WHAT IS REQUIRED
Search the material for "test" and show all lines that contain it.

RECORDS SHOWN Start Marker

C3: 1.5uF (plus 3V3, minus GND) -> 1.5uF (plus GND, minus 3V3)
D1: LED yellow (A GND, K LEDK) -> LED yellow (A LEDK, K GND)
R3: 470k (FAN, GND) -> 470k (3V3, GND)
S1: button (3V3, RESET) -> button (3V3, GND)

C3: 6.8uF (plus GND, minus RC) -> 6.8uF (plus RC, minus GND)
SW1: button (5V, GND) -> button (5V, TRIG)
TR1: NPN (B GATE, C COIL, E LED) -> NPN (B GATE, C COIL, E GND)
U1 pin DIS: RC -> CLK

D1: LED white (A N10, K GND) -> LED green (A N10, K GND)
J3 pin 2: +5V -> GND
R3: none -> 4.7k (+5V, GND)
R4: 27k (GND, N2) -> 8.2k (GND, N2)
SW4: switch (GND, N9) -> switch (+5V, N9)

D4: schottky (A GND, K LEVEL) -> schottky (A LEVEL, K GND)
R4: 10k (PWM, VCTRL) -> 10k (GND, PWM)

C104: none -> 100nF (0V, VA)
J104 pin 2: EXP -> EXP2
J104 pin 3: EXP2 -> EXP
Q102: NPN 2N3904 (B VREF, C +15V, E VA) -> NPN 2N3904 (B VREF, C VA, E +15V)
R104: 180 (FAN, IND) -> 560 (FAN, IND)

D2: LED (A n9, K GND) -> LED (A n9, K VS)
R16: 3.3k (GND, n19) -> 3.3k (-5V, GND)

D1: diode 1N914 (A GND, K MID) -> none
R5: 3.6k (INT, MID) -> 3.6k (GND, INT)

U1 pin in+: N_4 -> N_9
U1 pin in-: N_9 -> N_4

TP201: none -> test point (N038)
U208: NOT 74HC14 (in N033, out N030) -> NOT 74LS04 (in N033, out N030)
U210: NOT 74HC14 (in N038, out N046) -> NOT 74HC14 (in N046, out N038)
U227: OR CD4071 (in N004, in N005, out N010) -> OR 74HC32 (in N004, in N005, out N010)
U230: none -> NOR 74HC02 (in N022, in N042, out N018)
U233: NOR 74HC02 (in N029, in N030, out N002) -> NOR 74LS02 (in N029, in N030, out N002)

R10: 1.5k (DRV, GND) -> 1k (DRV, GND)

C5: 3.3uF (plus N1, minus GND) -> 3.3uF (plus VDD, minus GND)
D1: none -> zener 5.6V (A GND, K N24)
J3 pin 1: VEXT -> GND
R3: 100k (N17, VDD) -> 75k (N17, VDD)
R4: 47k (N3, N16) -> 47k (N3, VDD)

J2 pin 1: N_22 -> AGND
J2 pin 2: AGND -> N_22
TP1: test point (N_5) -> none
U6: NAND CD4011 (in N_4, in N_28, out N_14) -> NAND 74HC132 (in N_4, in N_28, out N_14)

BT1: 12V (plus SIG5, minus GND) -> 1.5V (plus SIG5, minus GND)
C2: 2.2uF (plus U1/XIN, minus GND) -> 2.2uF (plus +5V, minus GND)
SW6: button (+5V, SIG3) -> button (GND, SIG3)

RECORDS SHOWN End Marker

RESPONSE BELOW
TP201: none -> test point (N038)
TP1: test point (N_5) -> none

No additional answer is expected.